### DATA LISTING
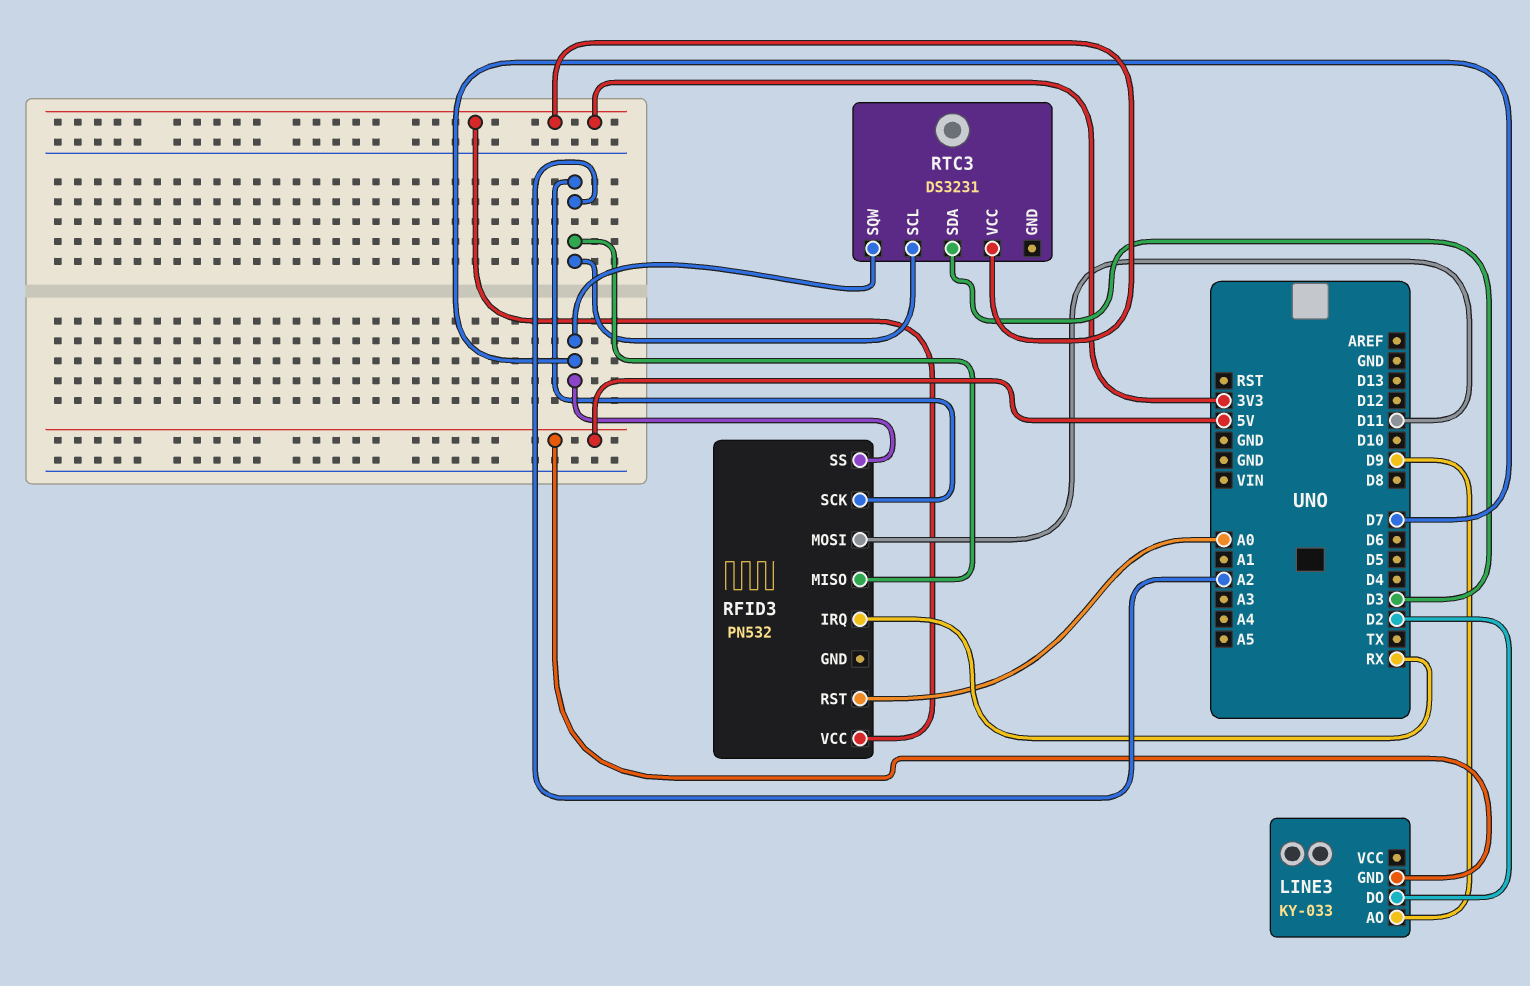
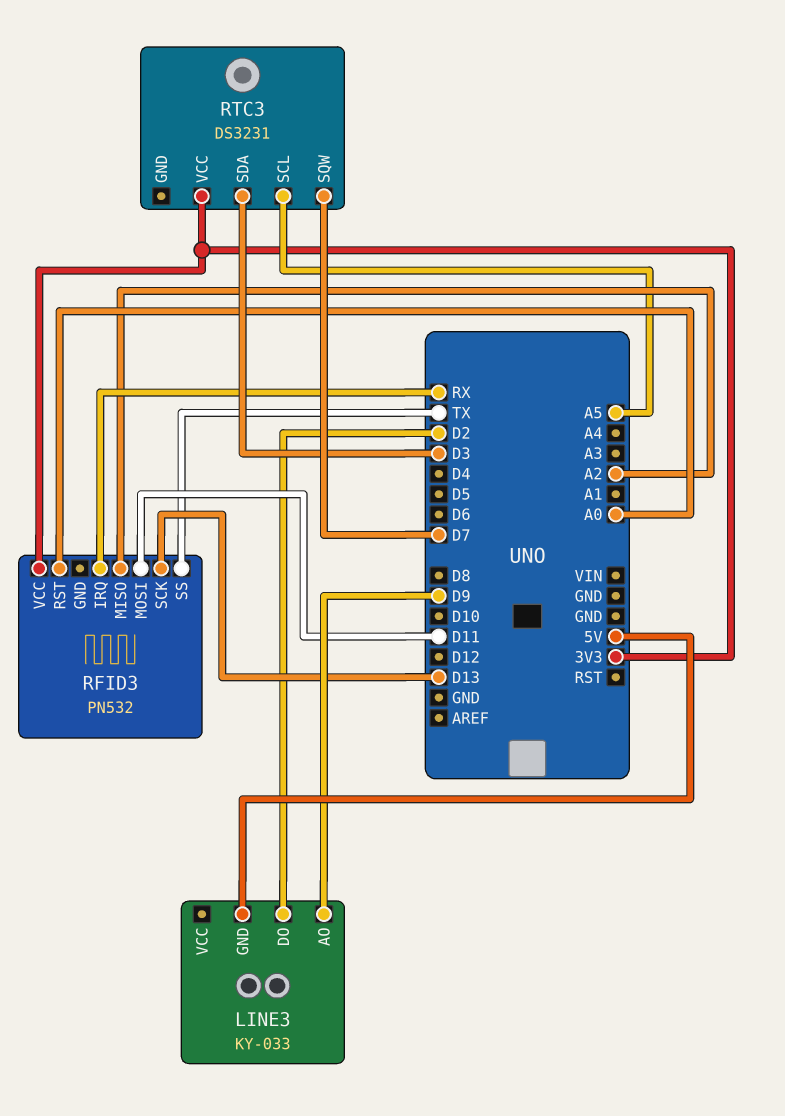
RFID3 pin SCK: A2 -> D13
RFID3 pin SS: D7 -> TX
RTC3 pin SCL: A2 -> A5

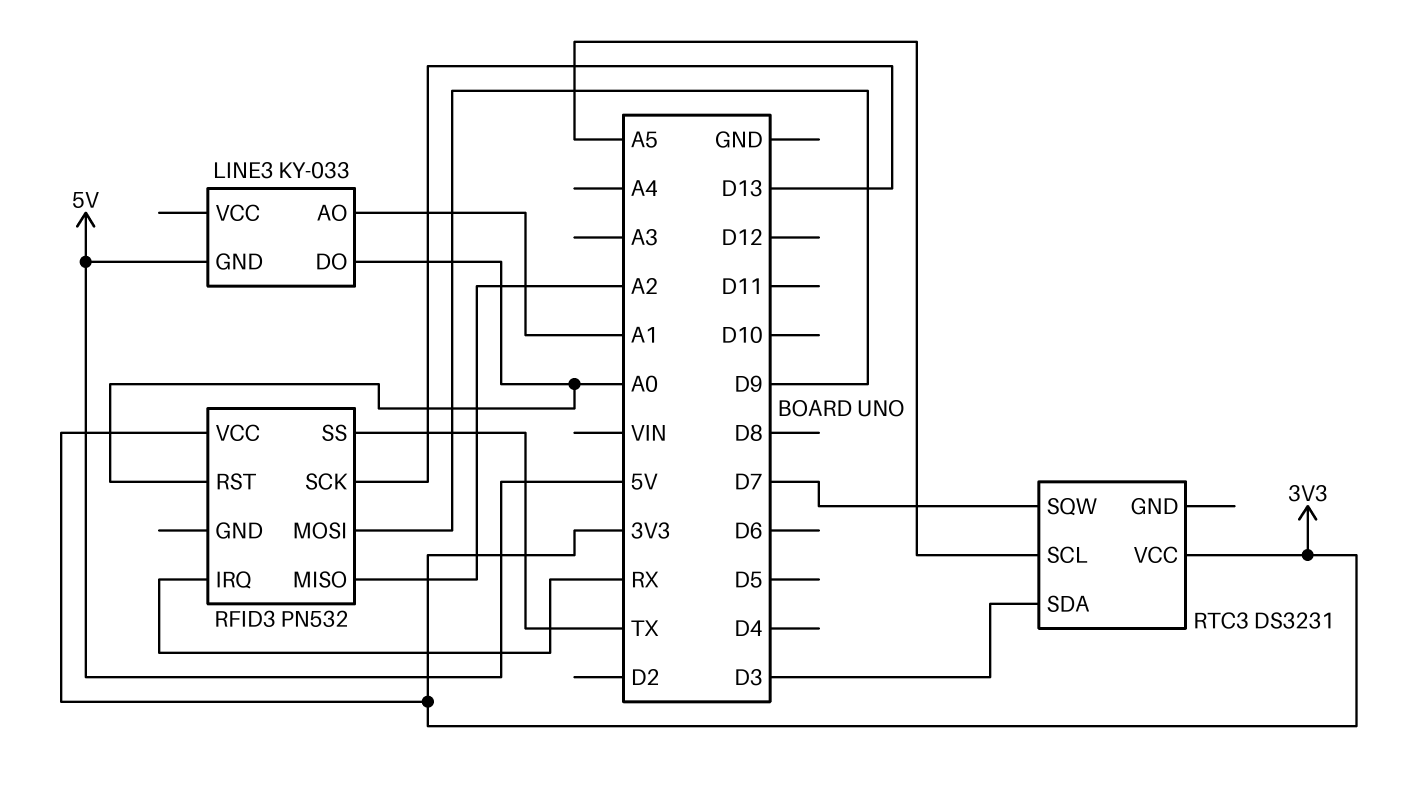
LINE3 pin AO: D9 -> A1
LINE3 pin DO: D2 -> A0
RFID3 pin MOSI: D11 -> D9

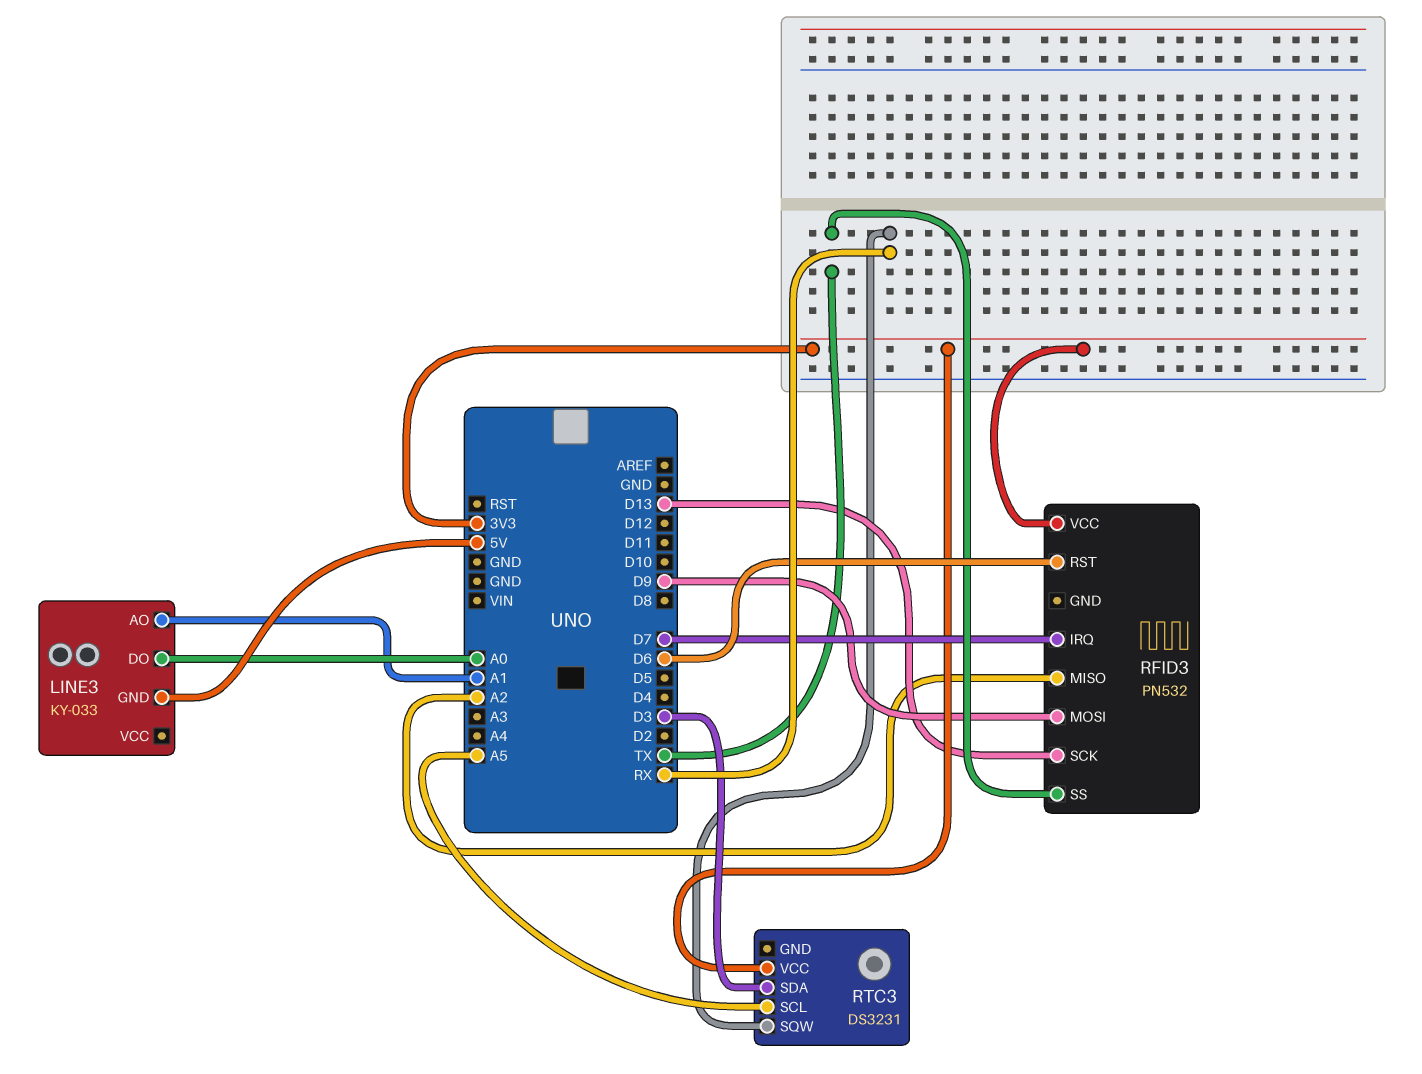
RFID3 pin IRQ: RX -> D7
RFID3 pin RST: A0 -> D6
RTC3 pin SQW: D7 -> RX

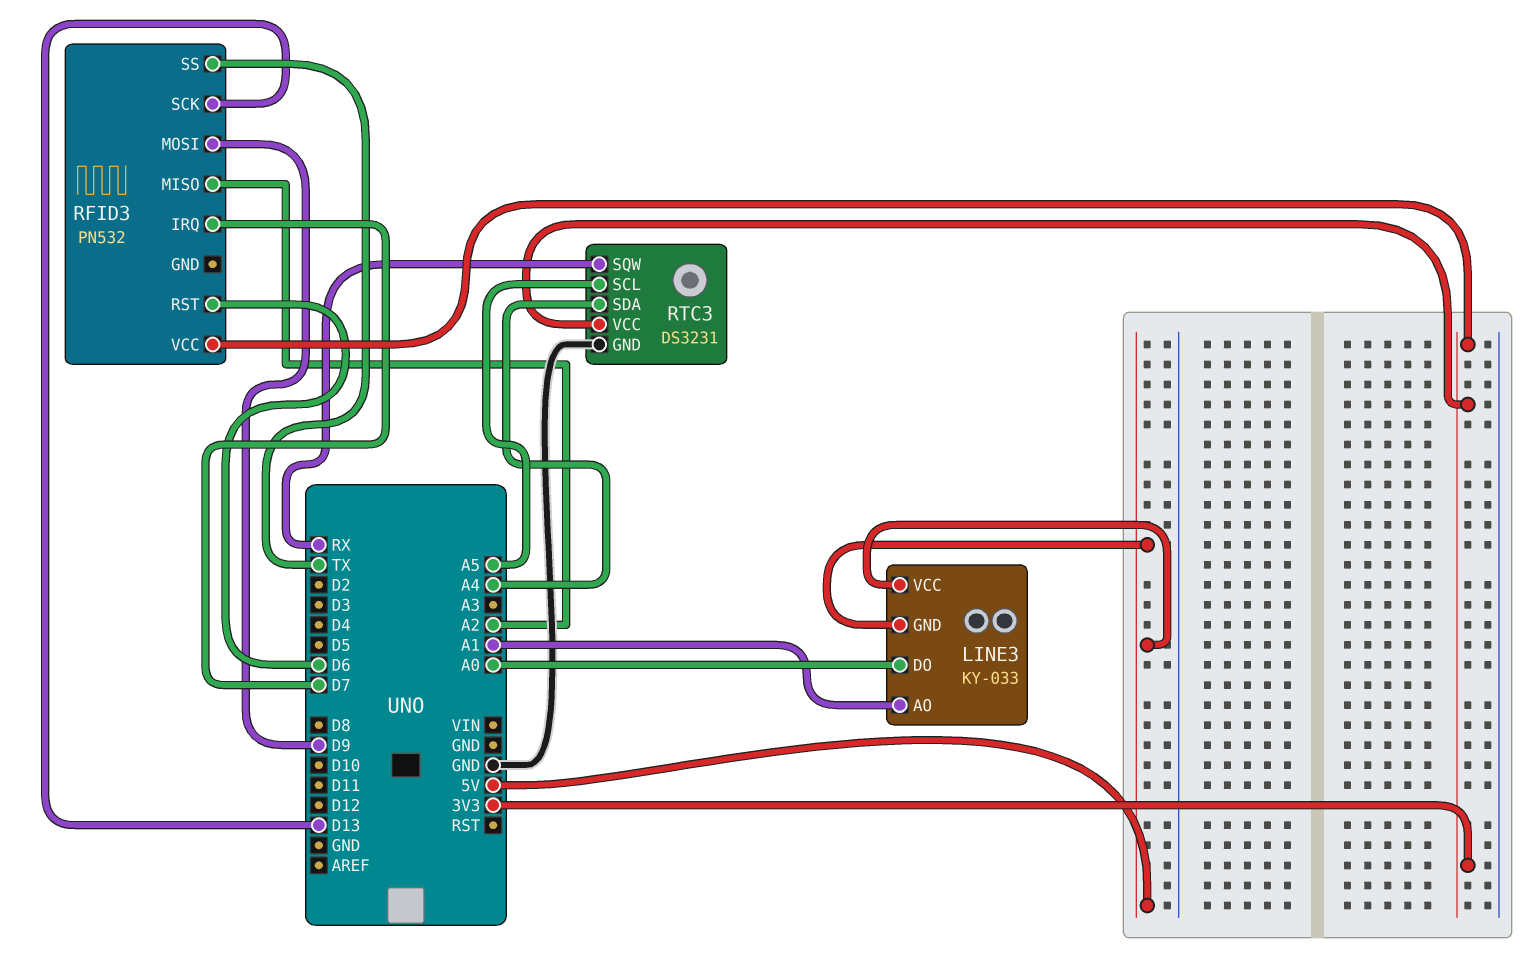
LINE3 pin VCC: none -> 5V
RTC3 pin GND: none -> GND
RTC3 pin SDA: D3 -> A4

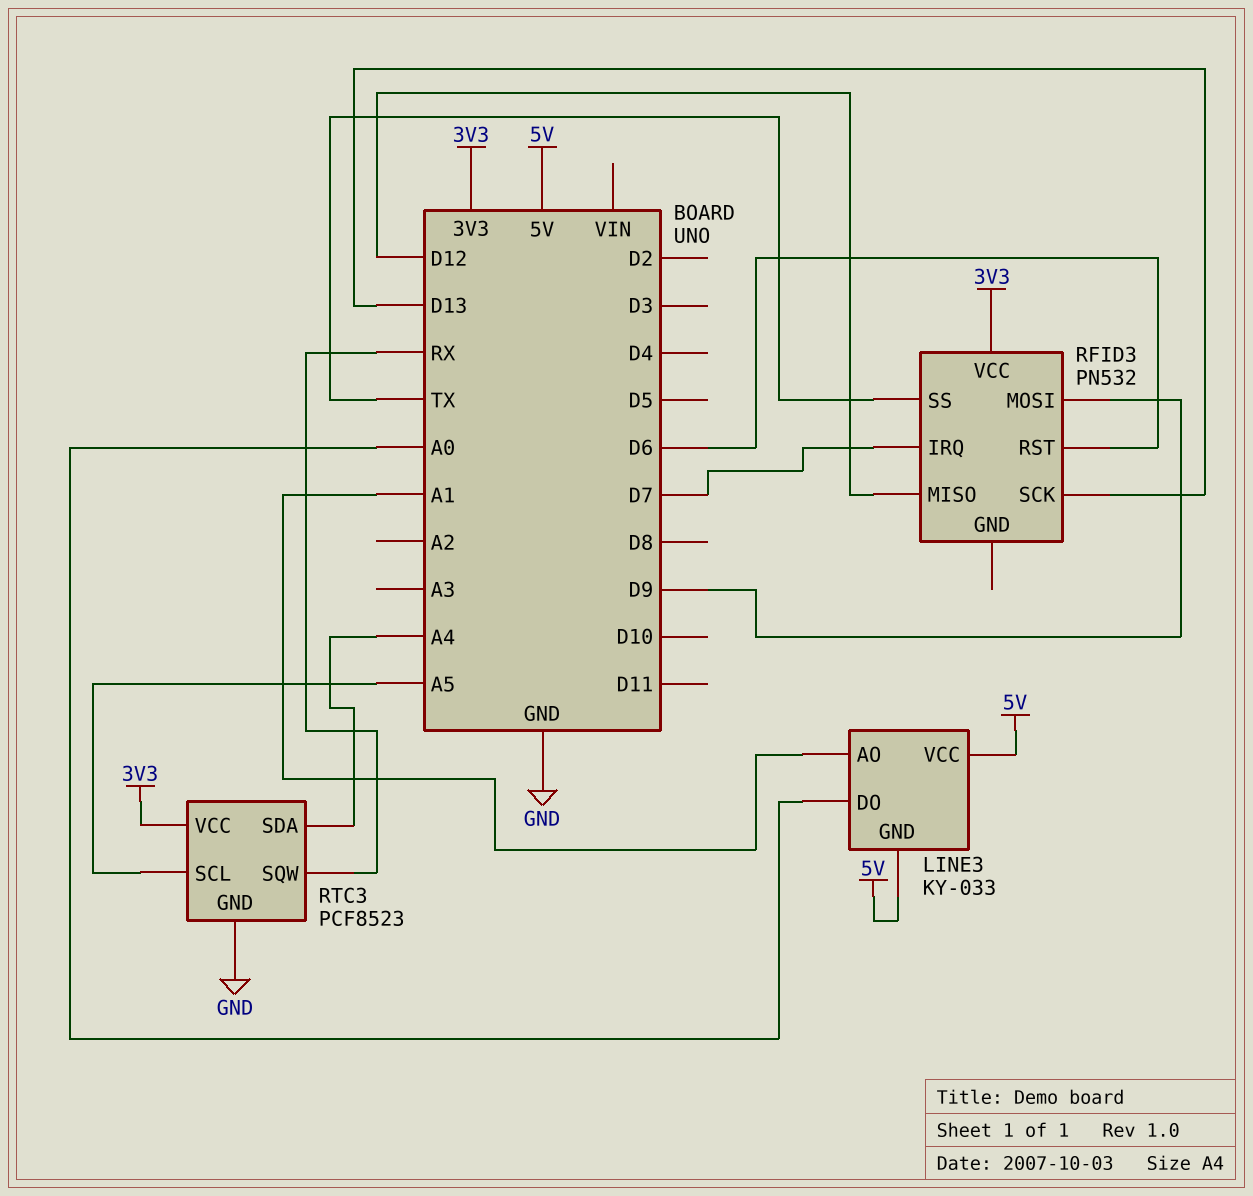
RFID3 pin MISO: A2 -> D12
RTC3: DS3231 -> PCF8523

### TASK DETAILS
Should a line in the material contain "none", copy it.

### ANSWER SECTION
LINE3 pin VCC: none -> 5V
RTC3 pin GND: none -> GND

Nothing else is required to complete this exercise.